*** Opening Data to use ***
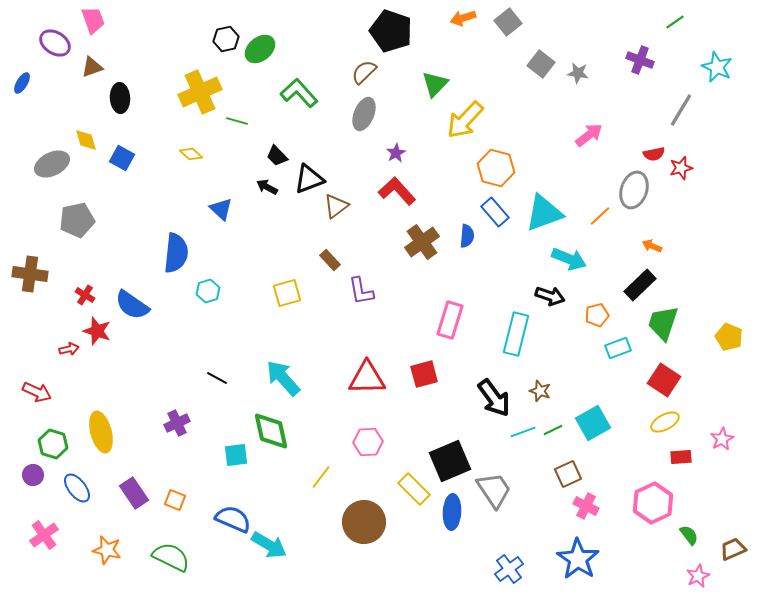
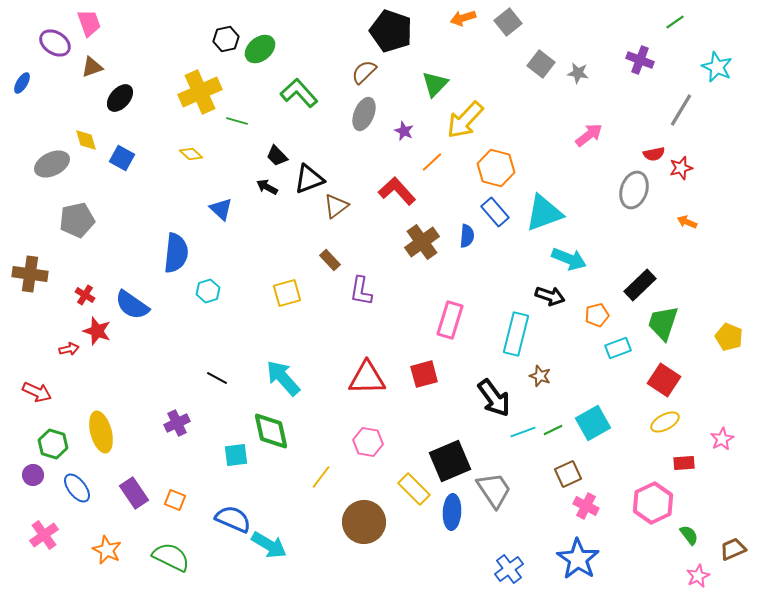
pink trapezoid at (93, 20): moved 4 px left, 3 px down
black ellipse at (120, 98): rotated 44 degrees clockwise
purple star at (396, 153): moved 8 px right, 22 px up; rotated 18 degrees counterclockwise
orange line at (600, 216): moved 168 px left, 54 px up
orange arrow at (652, 246): moved 35 px right, 24 px up
purple L-shape at (361, 291): rotated 20 degrees clockwise
brown star at (540, 391): moved 15 px up
pink hexagon at (368, 442): rotated 12 degrees clockwise
red rectangle at (681, 457): moved 3 px right, 6 px down
orange star at (107, 550): rotated 12 degrees clockwise
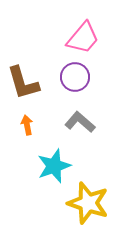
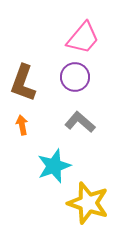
brown L-shape: rotated 36 degrees clockwise
orange arrow: moved 5 px left
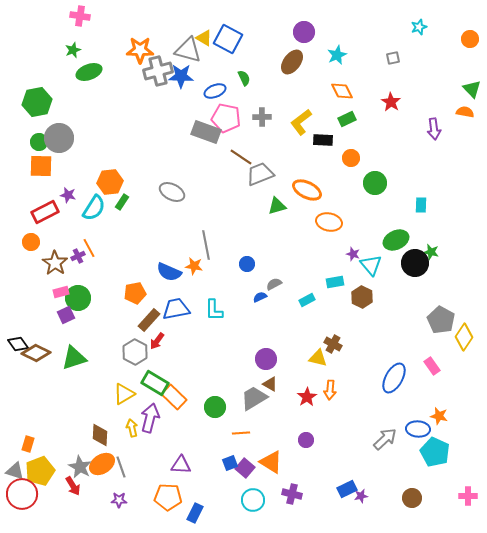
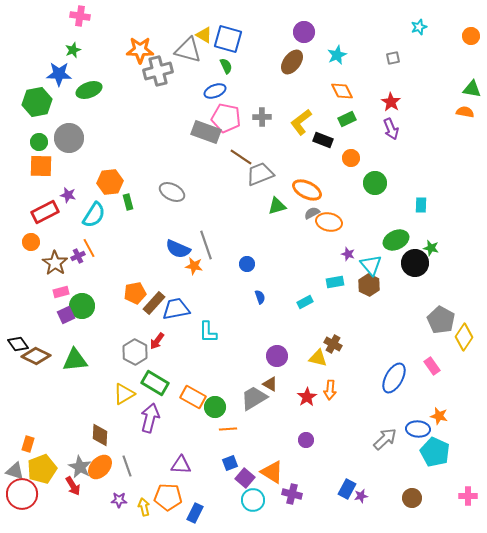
yellow triangle at (204, 38): moved 3 px up
blue square at (228, 39): rotated 12 degrees counterclockwise
orange circle at (470, 39): moved 1 px right, 3 px up
green ellipse at (89, 72): moved 18 px down
blue star at (181, 76): moved 122 px left, 2 px up
green semicircle at (244, 78): moved 18 px left, 12 px up
green triangle at (472, 89): rotated 36 degrees counterclockwise
purple arrow at (434, 129): moved 43 px left; rotated 15 degrees counterclockwise
gray circle at (59, 138): moved 10 px right
black rectangle at (323, 140): rotated 18 degrees clockwise
green rectangle at (122, 202): moved 6 px right; rotated 49 degrees counterclockwise
cyan semicircle at (94, 208): moved 7 px down
gray line at (206, 245): rotated 8 degrees counterclockwise
green star at (431, 252): moved 4 px up
purple star at (353, 254): moved 5 px left
blue semicircle at (169, 272): moved 9 px right, 23 px up
gray semicircle at (274, 284): moved 38 px right, 71 px up
blue semicircle at (260, 297): rotated 96 degrees clockwise
brown hexagon at (362, 297): moved 7 px right, 12 px up
green circle at (78, 298): moved 4 px right, 8 px down
cyan rectangle at (307, 300): moved 2 px left, 2 px down
cyan L-shape at (214, 310): moved 6 px left, 22 px down
brown rectangle at (149, 320): moved 5 px right, 17 px up
brown diamond at (36, 353): moved 3 px down
green triangle at (74, 358): moved 1 px right, 2 px down; rotated 12 degrees clockwise
purple circle at (266, 359): moved 11 px right, 3 px up
orange rectangle at (174, 397): moved 19 px right; rotated 15 degrees counterclockwise
yellow arrow at (132, 428): moved 12 px right, 79 px down
orange line at (241, 433): moved 13 px left, 4 px up
orange triangle at (271, 462): moved 1 px right, 10 px down
orange ellipse at (102, 464): moved 2 px left, 3 px down; rotated 15 degrees counterclockwise
gray line at (121, 467): moved 6 px right, 1 px up
purple square at (245, 468): moved 10 px down
yellow pentagon at (40, 471): moved 2 px right, 2 px up
blue rectangle at (347, 489): rotated 36 degrees counterclockwise
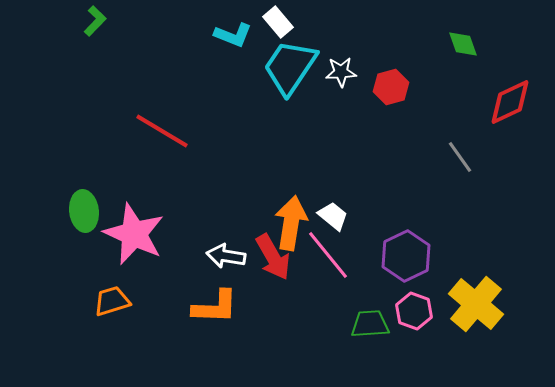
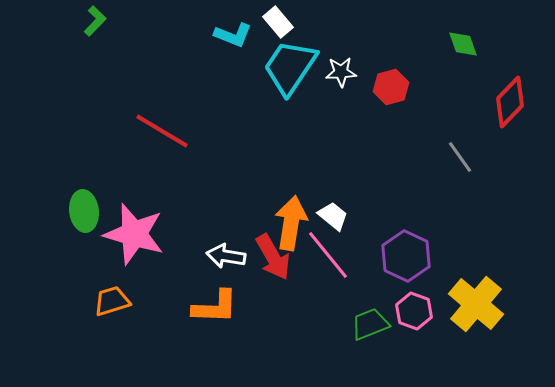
red diamond: rotated 21 degrees counterclockwise
pink star: rotated 8 degrees counterclockwise
purple hexagon: rotated 9 degrees counterclockwise
green trapezoid: rotated 18 degrees counterclockwise
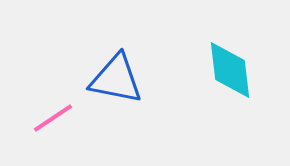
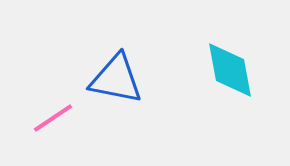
cyan diamond: rotated 4 degrees counterclockwise
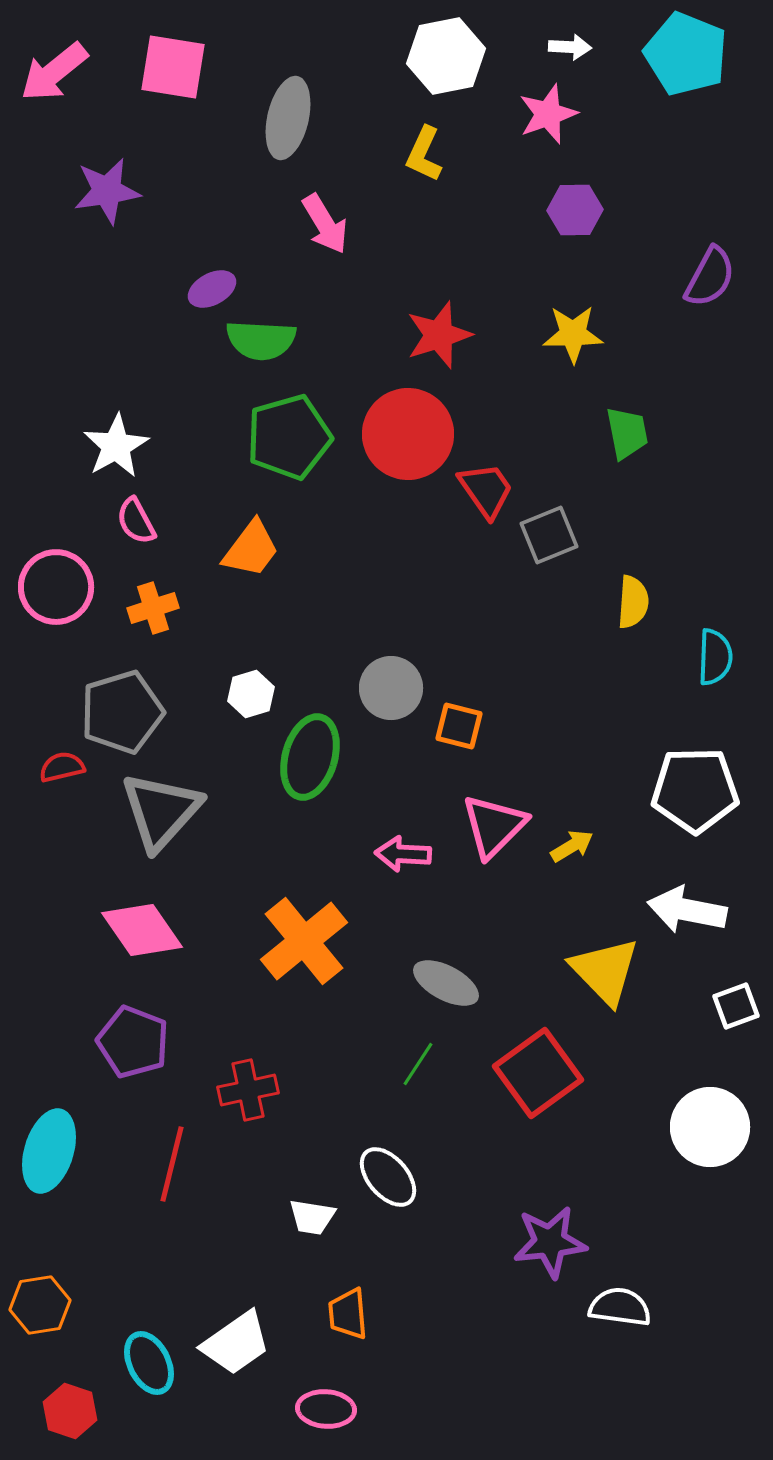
*** Closing Data to use ***
Set down exactly the lines of the data above, beginning with the line that has "green triangle at (74, 358): moved" and ending with the line that has "orange triangle at", and no others.

Answer section:
green triangle at (74, 358): moved 1 px right, 2 px down; rotated 12 degrees clockwise
purple circle at (266, 359): moved 11 px right, 3 px up
orange rectangle at (174, 397): moved 19 px right; rotated 15 degrees counterclockwise
yellow arrow at (132, 428): moved 12 px right, 79 px down
orange line at (241, 433): moved 13 px left, 4 px up
orange triangle at (271, 462): moved 1 px right, 10 px down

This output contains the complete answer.